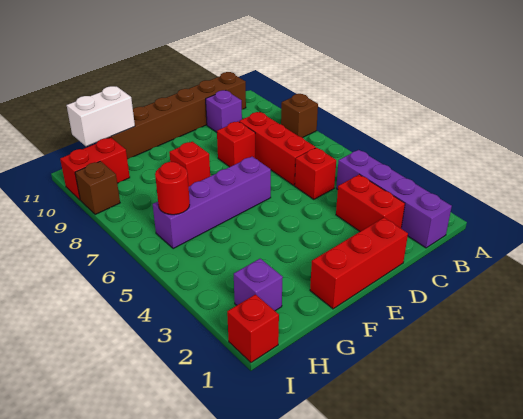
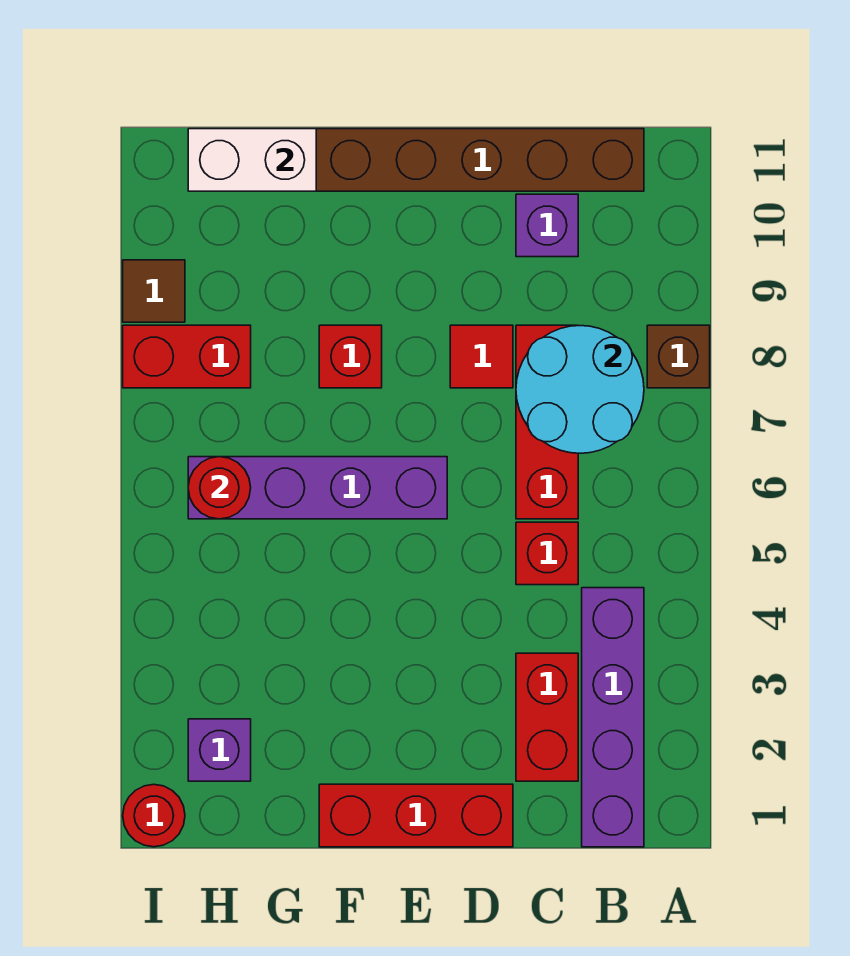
none -> cyan round brick B7:C8 level 2
red brick D8 level 1 -> red tile D8 level 1
red brick H10:I10 level 1 -> red brick H8:I8 level 1
red brick I1 level 1 -> red round brick I1 level 1
brown brick I9 level 1 -> brown tile I9 level 1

================

- [Exercise]: Across the whole listing above, count each line in which the string "round" occurs; respond with that number only.

- [Exercise output]: 2